* _Task to carry out_: Each line below is to be written out once more, precisely as given.

* _Provided entries_:
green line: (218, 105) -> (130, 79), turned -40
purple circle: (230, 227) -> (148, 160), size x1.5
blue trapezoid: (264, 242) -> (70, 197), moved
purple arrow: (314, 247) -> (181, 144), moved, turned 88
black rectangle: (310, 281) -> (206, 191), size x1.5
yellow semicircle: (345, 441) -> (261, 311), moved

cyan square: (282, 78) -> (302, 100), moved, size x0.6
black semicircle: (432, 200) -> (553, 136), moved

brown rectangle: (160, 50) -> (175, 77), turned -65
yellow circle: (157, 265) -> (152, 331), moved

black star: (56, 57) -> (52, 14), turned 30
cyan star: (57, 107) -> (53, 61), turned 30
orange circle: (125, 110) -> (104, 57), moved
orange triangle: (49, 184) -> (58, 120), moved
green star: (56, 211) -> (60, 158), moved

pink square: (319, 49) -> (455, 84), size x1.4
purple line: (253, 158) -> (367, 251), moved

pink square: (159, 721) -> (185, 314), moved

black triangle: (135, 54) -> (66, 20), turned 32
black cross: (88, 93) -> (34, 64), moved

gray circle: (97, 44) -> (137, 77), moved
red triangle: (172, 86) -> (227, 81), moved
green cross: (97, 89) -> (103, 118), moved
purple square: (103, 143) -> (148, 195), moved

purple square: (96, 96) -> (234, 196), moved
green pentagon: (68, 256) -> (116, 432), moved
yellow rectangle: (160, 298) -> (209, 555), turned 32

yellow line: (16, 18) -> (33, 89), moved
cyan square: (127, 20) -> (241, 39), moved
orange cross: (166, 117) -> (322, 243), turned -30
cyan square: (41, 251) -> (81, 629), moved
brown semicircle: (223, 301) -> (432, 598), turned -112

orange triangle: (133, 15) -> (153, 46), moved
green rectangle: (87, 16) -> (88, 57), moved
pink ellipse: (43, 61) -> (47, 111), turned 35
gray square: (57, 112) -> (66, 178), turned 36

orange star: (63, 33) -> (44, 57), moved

* _Answer to this exercise_:
green line: (218, 105) -> (130, 79), turned -40
purple circle: (230, 227) -> (148, 160), size x1.5
blue trapezoid: (264, 242) -> (70, 197), moved
purple arrow: (314, 247) -> (181, 144), moved, turned 88
black rectangle: (310, 281) -> (206, 191), size x1.5
yellow semicircle: (345, 441) -> (261, 311), moved

cyan square: (282, 78) -> (302, 100), moved, size x0.6
black semicircle: (432, 200) -> (553, 136), moved

brown rectangle: (160, 50) -> (175, 77), turned -65
yellow circle: (157, 265) -> (152, 331), moved

black star: (56, 57) -> (52, 14), turned 30
cyan star: (57, 107) -> (53, 61), turned 30
orange circle: (125, 110) -> (104, 57), moved
orange triangle: (49, 184) -> (58, 120), moved
green star: (56, 211) -> (60, 158), moved

pink square: (319, 49) -> (455, 84), size x1.4
purple line: (253, 158) -> (367, 251), moved

pink square: (159, 721) -> (185, 314), moved

black triangle: (135, 54) -> (66, 20), turned 32
black cross: (88, 93) -> (34, 64), moved

gray circle: (97, 44) -> (137, 77), moved
red triangle: (172, 86) -> (227, 81), moved
green cross: (97, 89) -> (103, 118), moved
purple square: (103, 143) -> (148, 195), moved

purple square: (96, 96) -> (234, 196), moved
green pentagon: (68, 256) -> (116, 432), moved
yellow rectangle: (160, 298) -> (209, 555), turned 32

yellow line: (16, 18) -> (33, 89), moved
cyan square: (127, 20) -> (241, 39), moved
orange cross: (166, 117) -> (322, 243), turned -30
cyan square: (41, 251) -> (81, 629), moved
brown semicircle: (223, 301) -> (432, 598), turned -112

orange triangle: (133, 15) -> (153, 46), moved
green rectangle: (87, 16) -> (88, 57), moved
pink ellipse: (43, 61) -> (47, 111), turned 35
gray square: (57, 112) -> (66, 178), turned 36

orange star: (63, 33) -> (44, 57), moved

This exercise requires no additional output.